- [Exercise]:
Lines of the data that contain the word "minus" are the ones to copy.

- [Data in this exercise]:
· · · ·
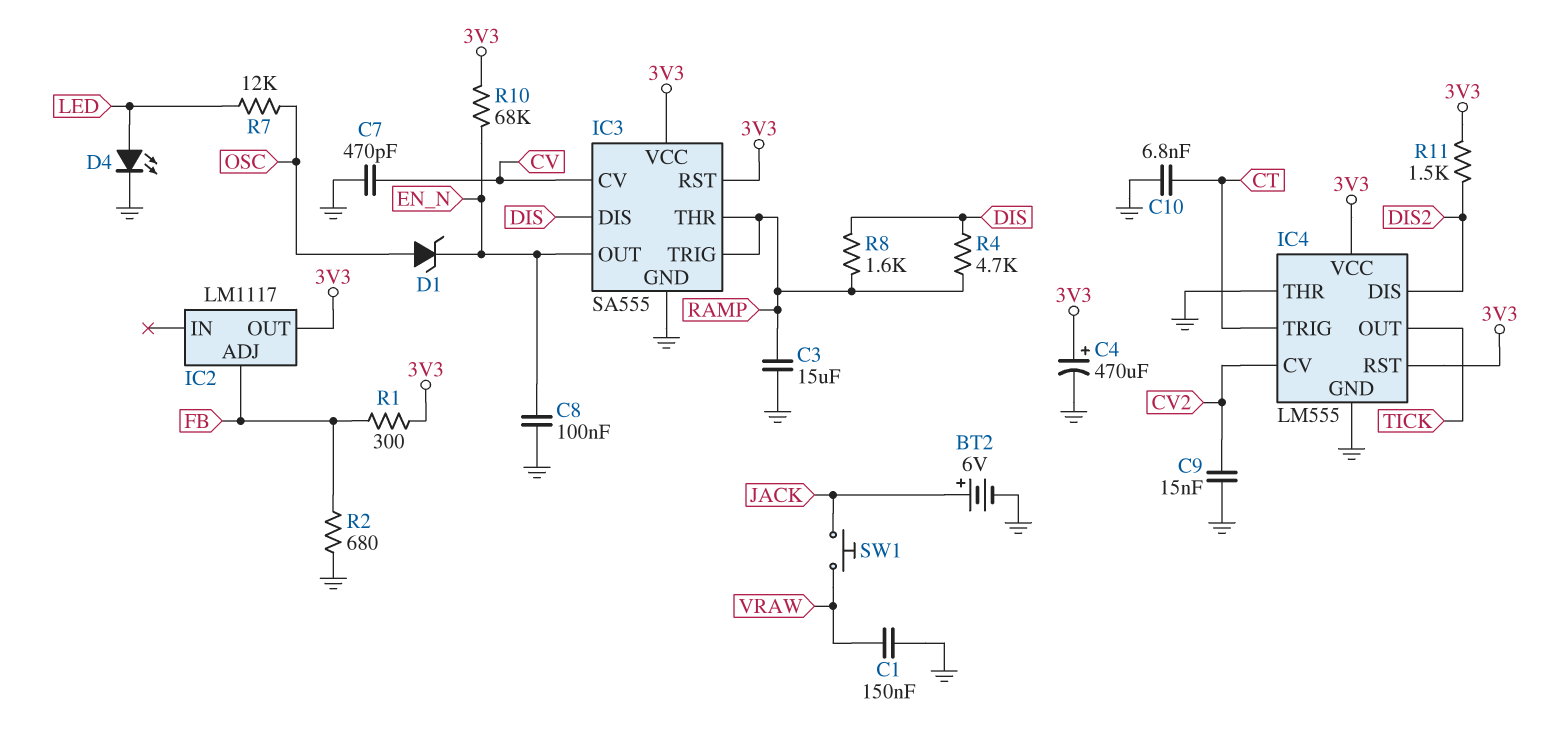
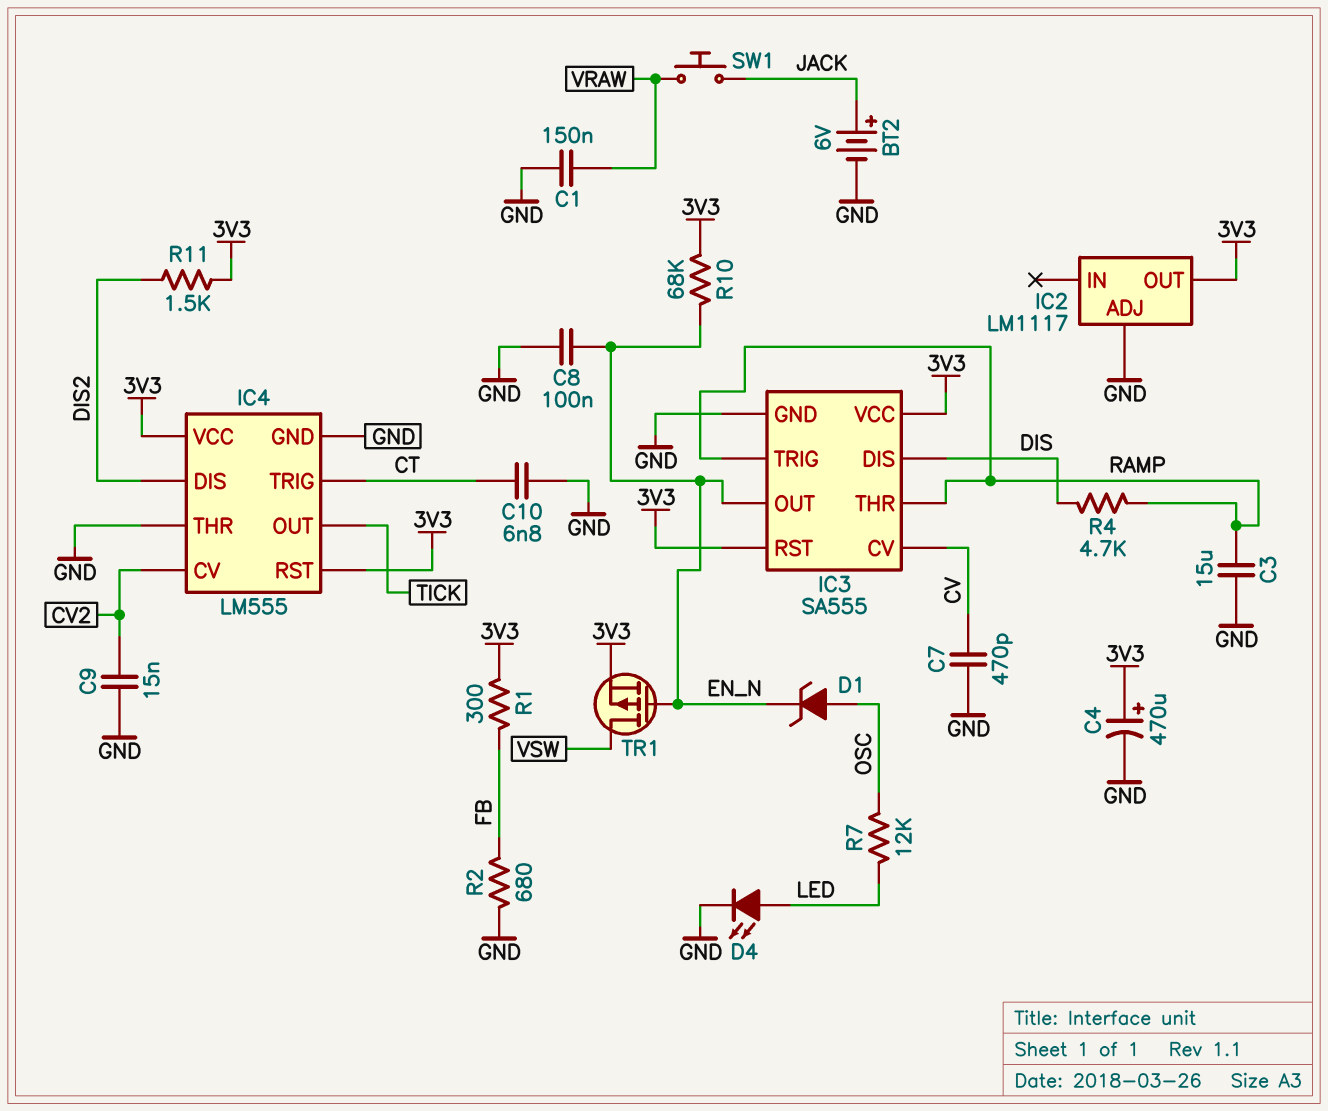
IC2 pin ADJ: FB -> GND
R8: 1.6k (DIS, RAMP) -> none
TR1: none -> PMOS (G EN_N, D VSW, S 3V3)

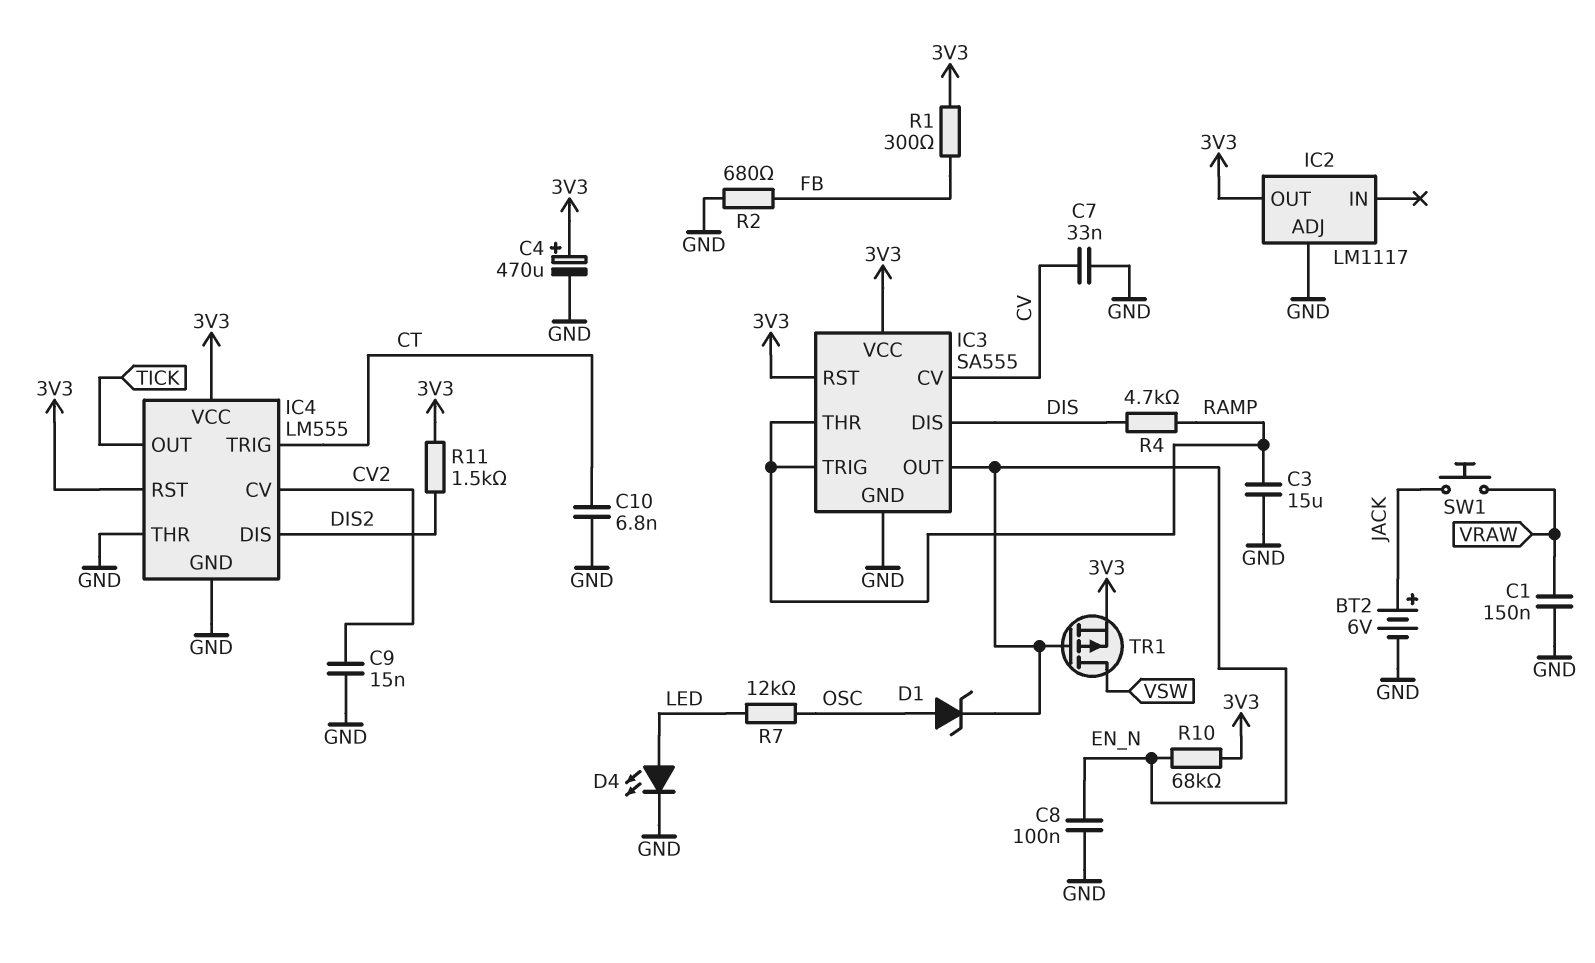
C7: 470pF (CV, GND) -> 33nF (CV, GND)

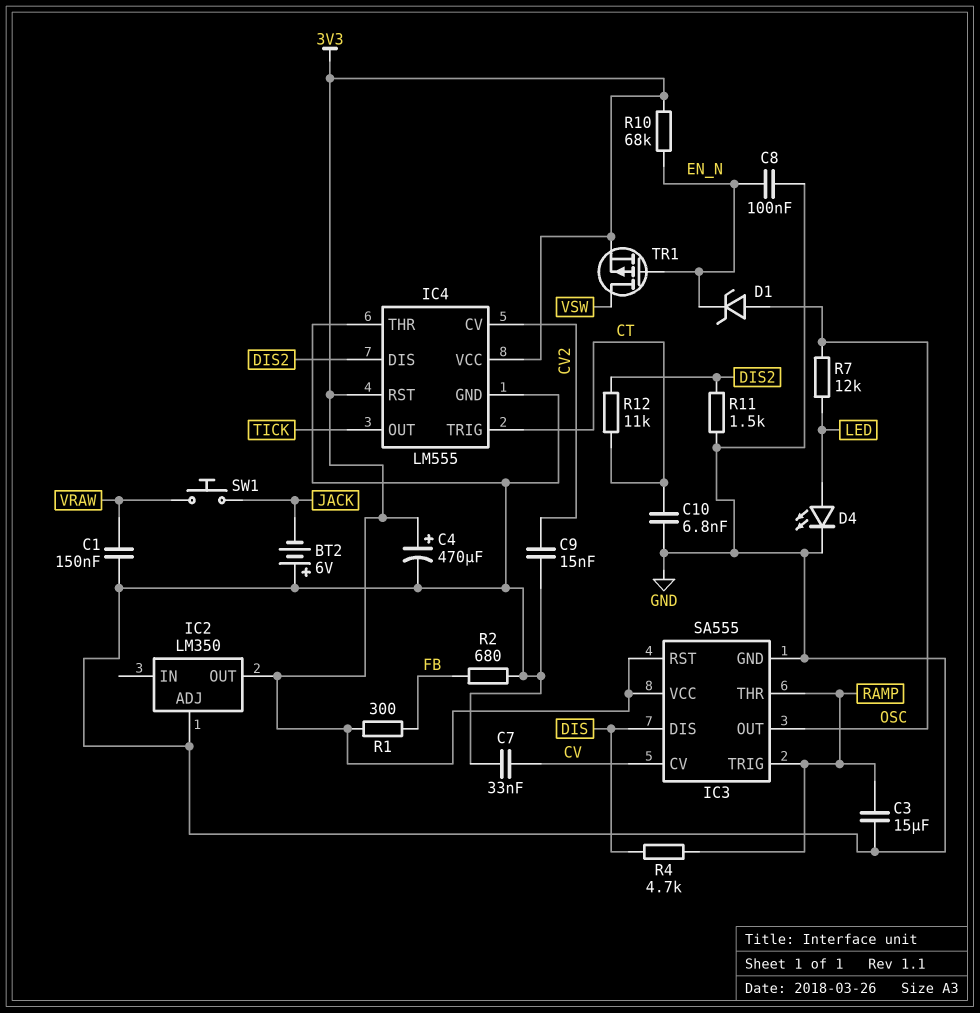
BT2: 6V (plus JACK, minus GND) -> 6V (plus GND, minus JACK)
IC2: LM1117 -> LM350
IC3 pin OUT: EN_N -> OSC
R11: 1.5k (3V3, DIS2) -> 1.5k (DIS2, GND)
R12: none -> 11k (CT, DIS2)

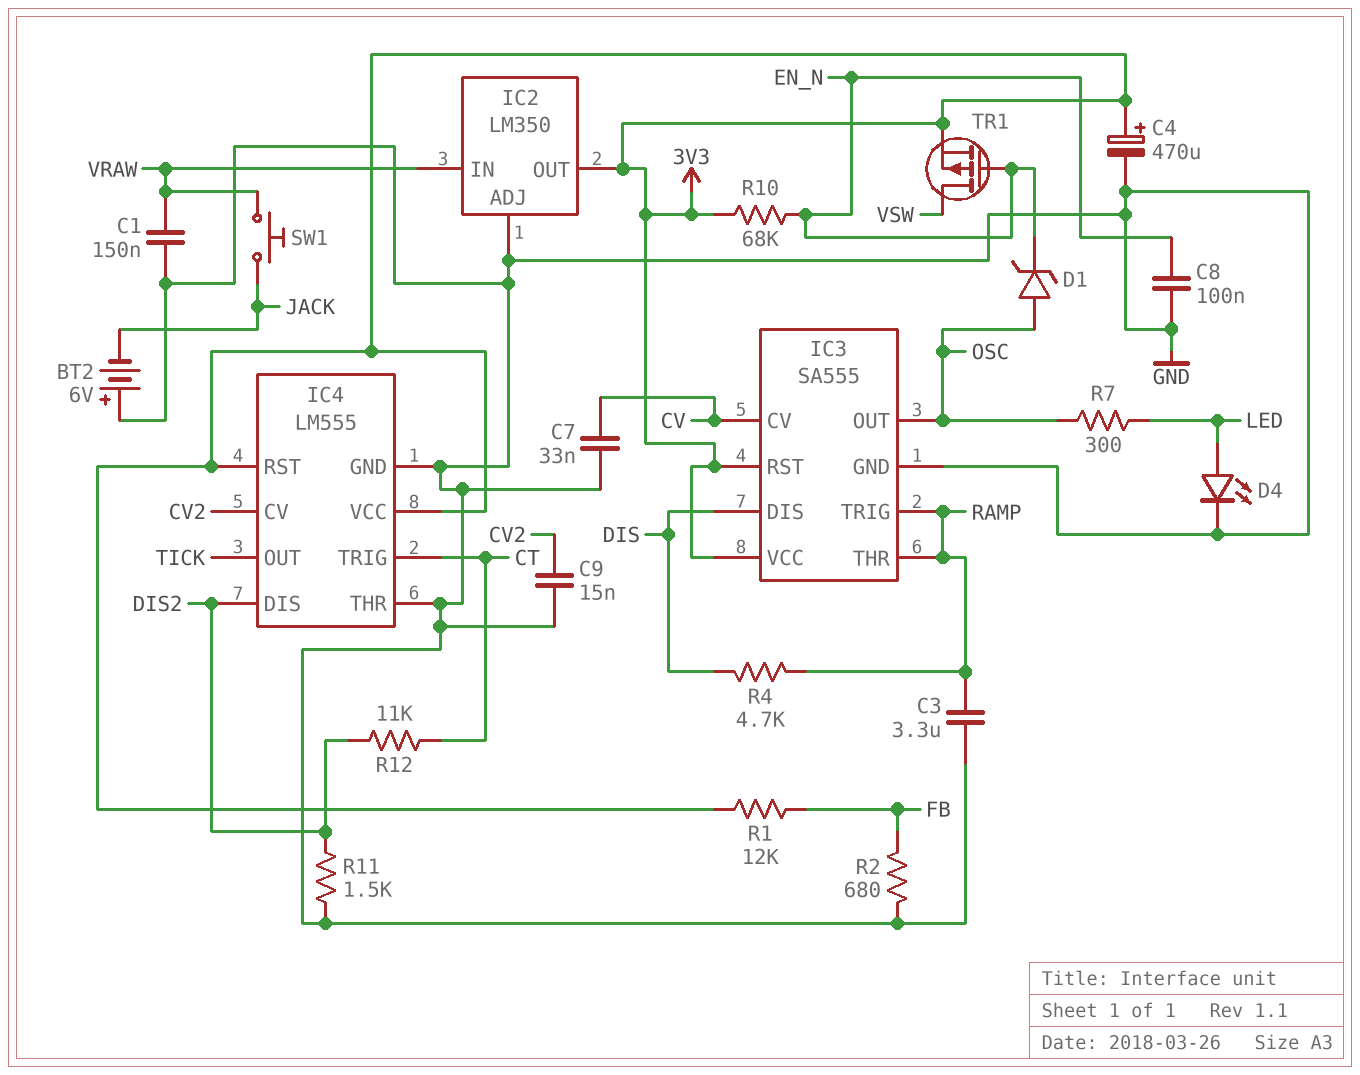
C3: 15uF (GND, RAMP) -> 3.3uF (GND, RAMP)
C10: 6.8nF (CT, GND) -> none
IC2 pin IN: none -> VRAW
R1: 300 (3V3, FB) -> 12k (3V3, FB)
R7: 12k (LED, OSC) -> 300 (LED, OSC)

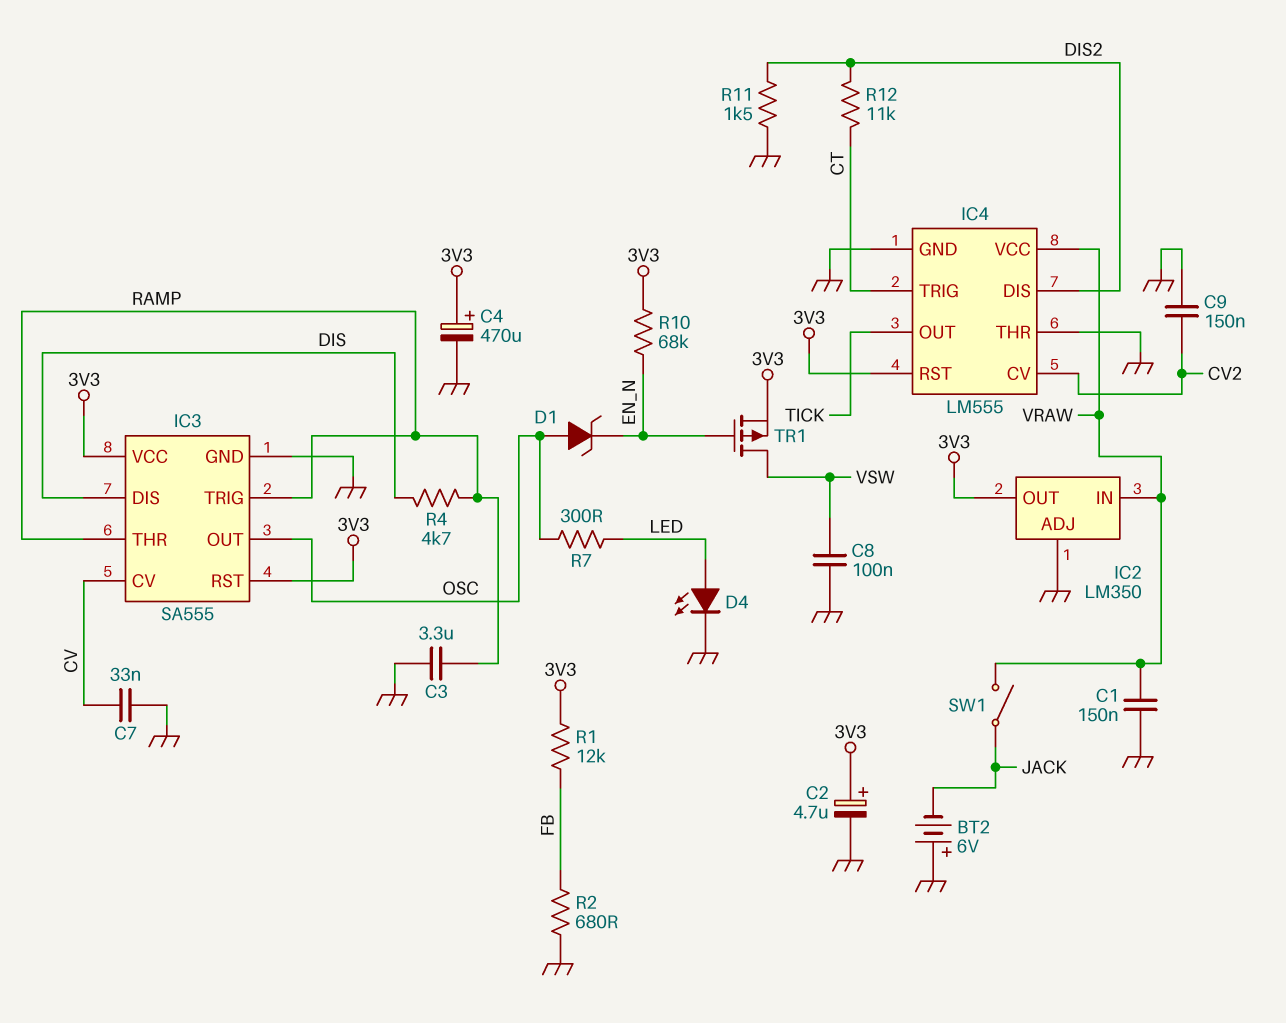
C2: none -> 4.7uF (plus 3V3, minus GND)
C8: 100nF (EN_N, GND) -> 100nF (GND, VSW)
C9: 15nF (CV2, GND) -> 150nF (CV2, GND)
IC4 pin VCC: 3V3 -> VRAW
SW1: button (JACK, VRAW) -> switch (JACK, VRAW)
· · · ·
- [Solution for this task]:
BT2: 6V (plus JACK, minus GND) -> 6V (plus GND, minus JACK)
C2: none -> 4.7uF (plus 3V3, minus GND)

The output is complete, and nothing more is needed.